• EXERCISE PROMPT:
Reproduce the lines of the material below word for word, from the line containing "You are a photographer at a wedding reception and want" through the line containing "Based on the", with both of those lines included.

Collected data entries:
_____

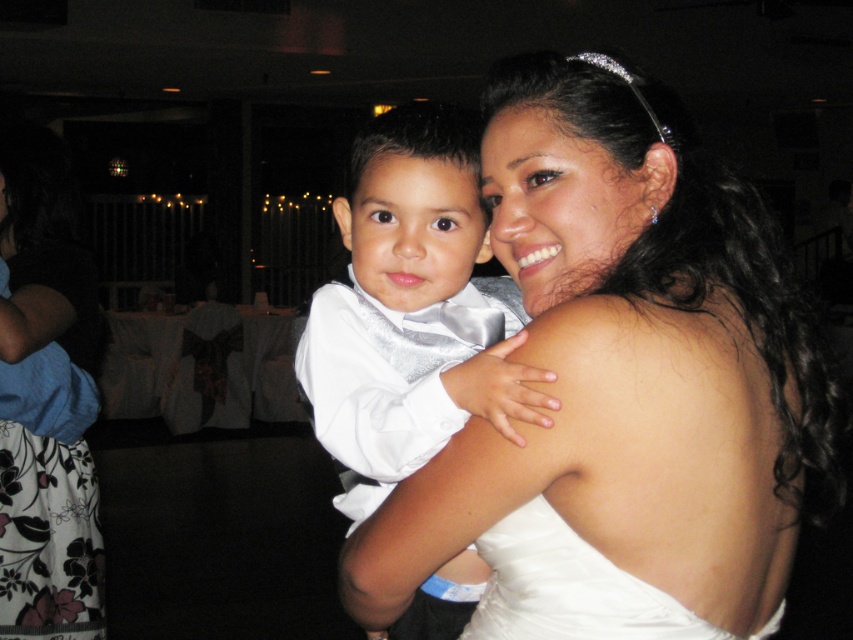
You are a photographer at a wedding reception and need to ensure that the white satin bow tie at center and the white satin dress at center are both visible in the frame. Given their sizes, which one might you need to adjust your focus on to ensure clarity?

The white satin bow tie at center is larger in size than the white satin dress at center, so you should focus on the white satin bow tie at center to ensure clarity since it occupies more space in the frame.

You are a photographer at a wedding reception and want to capture a closeup of the white satin dress at upper center. The camera you are using has a minimum focusing distance of 30 inches. Can you take the photo without moving the dress?

The white satin dress at upper center and viewer are 31.64 inches apart. Since the minimum focusing distance is 30 inches, the camera can focus on the white satin dress at upper center from this distance and take the photo without needing to move the dress.

Based on the scene description, which dress is positioned higher in the image, the white satin dress at upper center or the floral print dress at lower left?

The white satin dress at upper center is positioned higher in the image than the floral print dress at lower left.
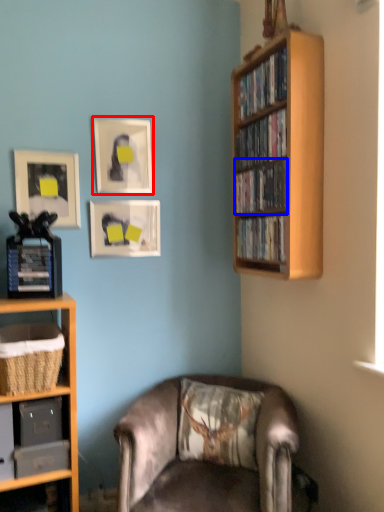
Question: Which point is further to the camera, picture frame (highlighted by a red box) or book (highlighted by a blue box)?

Choices:
 (A) picture frame
 (B) book

Answer: (A)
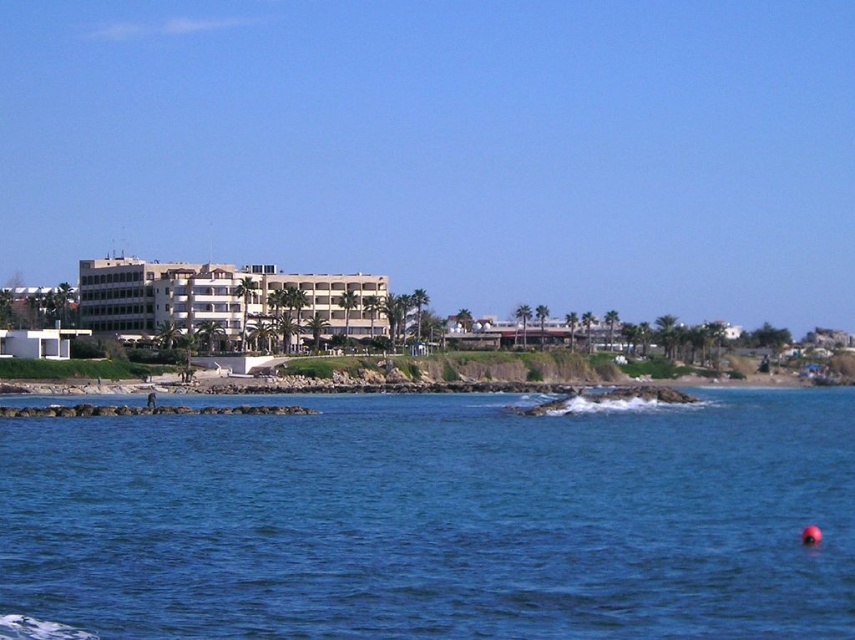
Question: Which of the following is the farthest from the observer?

Choices:
 (A) white matte building at center
 (B) blue water at center

Answer: (A)

Question: Is blue water at center wider than white matte building at center?

Choices:
 (A) yes
 (B) no

Answer: (B)

Question: Can you confirm if blue water at center is bigger than white matte building at center?

Choices:
 (A) yes
 (B) no

Answer: (B)

Question: Which of the following is the farthest from the observer?

Choices:
 (A) blue water at center
 (B) white matte building at center

Answer: (B)

Question: Can you confirm if blue water at center is wider than white matte building at center?

Choices:
 (A) no
 (B) yes

Answer: (A)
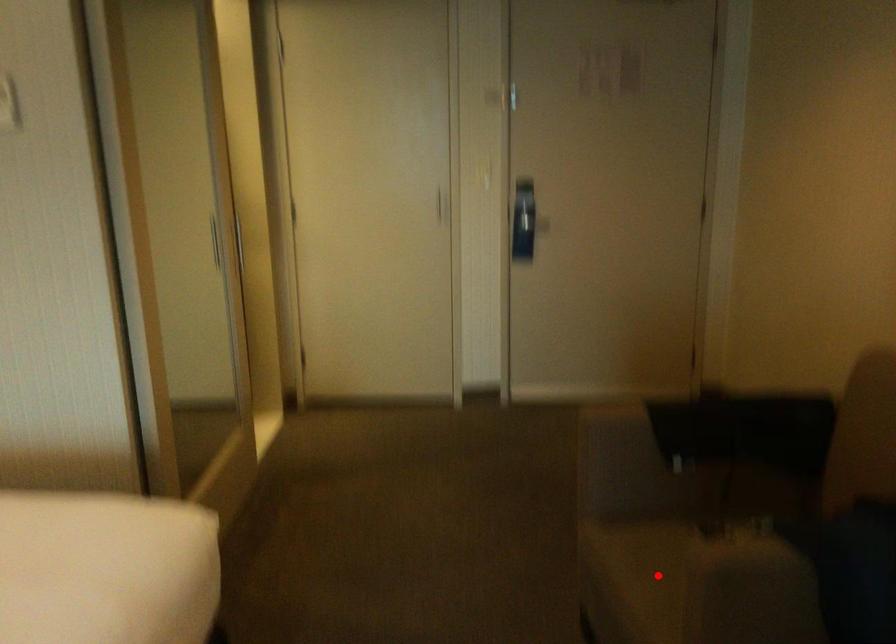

_____

• EXERCISE ANSWER:
You are a photographer at a wedding reception and want to capture a closeup of the white satin dress at upper center. The camera you are using has a minimum focusing distance of 30 inches. Can you take the photo without moving the dress?

The white satin dress at upper center and viewer are 31.64 inches apart. Since the minimum focusing distance is 30 inches, the camera can focus on the white satin dress at upper center from this distance and take the photo without needing to move the dress.

Based on the scene description, which dress is positioned higher in the image, the white satin dress at upper center or the floral print dress at lower left?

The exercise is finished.